WHAT YOU HAVE TO DO :: Count the lines in the rows below that contain the string "kern", with case counting. Reply with the number alone.

DATA PROVIDED ::
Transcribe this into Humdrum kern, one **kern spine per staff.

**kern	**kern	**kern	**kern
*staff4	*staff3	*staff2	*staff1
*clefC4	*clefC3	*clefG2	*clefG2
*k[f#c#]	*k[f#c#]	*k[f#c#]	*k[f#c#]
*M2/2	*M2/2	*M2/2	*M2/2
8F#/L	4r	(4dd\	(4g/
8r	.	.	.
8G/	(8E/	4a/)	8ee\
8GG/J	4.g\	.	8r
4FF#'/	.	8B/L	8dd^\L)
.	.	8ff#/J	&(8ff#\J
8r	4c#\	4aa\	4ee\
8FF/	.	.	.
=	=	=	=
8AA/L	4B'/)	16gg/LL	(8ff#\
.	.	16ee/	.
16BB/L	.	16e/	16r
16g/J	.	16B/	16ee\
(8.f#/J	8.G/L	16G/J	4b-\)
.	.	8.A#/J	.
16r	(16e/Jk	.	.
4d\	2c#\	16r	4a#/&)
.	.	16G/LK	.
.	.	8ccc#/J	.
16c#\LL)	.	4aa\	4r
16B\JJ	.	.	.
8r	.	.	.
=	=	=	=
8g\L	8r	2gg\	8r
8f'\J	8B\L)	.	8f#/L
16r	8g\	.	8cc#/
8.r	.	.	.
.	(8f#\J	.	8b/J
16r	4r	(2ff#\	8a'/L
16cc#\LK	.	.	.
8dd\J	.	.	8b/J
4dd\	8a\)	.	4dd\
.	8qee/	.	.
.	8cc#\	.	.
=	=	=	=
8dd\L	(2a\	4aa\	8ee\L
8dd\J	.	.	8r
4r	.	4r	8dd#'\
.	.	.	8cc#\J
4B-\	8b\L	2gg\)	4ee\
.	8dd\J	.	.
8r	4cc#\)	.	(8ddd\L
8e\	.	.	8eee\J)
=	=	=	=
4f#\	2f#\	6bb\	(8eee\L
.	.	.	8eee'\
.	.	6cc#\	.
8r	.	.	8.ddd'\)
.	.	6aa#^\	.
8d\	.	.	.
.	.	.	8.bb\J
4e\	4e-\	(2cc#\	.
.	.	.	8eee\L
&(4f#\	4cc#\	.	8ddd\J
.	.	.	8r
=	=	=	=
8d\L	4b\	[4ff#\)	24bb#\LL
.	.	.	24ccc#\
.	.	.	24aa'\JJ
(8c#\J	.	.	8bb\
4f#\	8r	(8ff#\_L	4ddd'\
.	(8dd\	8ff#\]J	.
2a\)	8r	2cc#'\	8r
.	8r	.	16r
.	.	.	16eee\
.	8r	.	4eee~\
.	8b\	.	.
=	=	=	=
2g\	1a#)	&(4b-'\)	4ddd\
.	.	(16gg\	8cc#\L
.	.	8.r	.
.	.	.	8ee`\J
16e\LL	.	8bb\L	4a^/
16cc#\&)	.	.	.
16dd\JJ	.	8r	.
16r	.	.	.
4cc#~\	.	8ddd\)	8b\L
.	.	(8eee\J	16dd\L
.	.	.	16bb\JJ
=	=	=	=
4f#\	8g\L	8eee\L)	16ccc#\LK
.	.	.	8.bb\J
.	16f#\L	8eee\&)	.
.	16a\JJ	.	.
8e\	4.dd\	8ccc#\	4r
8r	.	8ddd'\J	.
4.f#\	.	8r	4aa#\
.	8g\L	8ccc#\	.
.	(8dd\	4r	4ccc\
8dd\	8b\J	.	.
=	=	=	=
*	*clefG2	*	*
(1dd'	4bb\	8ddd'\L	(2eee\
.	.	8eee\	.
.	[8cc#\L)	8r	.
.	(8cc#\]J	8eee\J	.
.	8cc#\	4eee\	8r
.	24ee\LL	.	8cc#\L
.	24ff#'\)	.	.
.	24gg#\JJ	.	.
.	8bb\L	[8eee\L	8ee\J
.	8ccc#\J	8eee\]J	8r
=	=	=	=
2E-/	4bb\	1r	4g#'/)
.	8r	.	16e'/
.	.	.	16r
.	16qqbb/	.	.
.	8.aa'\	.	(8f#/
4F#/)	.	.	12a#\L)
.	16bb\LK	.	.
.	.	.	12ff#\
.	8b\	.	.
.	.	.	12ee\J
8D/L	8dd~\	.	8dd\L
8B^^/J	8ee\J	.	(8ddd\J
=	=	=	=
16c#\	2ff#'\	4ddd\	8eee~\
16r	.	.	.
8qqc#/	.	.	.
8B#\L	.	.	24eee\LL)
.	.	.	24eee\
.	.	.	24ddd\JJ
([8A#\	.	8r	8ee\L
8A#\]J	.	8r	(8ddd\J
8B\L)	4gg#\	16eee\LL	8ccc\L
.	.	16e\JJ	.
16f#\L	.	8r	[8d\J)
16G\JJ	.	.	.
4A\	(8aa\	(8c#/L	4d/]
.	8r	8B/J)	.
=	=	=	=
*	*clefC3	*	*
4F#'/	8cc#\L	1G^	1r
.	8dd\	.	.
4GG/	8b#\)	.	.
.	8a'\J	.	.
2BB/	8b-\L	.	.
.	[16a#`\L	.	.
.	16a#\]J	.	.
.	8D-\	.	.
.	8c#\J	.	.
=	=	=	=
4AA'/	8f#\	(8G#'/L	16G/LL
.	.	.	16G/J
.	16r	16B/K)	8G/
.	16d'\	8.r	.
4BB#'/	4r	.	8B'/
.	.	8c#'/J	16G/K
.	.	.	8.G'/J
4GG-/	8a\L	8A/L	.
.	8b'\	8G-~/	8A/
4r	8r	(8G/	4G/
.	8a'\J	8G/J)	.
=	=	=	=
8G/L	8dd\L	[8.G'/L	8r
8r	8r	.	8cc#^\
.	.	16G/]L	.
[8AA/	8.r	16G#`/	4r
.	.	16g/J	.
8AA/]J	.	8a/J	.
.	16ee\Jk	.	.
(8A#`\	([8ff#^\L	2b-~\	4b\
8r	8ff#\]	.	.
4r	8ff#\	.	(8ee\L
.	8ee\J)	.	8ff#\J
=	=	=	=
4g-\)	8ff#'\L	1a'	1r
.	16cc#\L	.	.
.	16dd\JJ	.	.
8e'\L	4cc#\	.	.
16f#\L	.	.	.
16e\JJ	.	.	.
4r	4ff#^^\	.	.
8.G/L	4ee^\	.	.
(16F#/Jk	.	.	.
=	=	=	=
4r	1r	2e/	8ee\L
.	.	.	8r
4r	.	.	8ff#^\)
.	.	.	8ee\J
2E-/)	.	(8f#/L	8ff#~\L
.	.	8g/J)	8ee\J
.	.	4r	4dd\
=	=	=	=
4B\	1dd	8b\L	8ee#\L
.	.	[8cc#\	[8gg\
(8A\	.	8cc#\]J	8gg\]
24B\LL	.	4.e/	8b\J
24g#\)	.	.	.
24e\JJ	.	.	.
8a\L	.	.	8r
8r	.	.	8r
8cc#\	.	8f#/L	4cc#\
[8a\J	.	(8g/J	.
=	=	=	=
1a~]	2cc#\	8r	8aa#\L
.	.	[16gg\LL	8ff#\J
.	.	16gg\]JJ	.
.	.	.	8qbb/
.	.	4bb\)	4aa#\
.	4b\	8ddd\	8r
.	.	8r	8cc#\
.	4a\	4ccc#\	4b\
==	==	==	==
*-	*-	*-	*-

EXERCISE ANSWER :: 2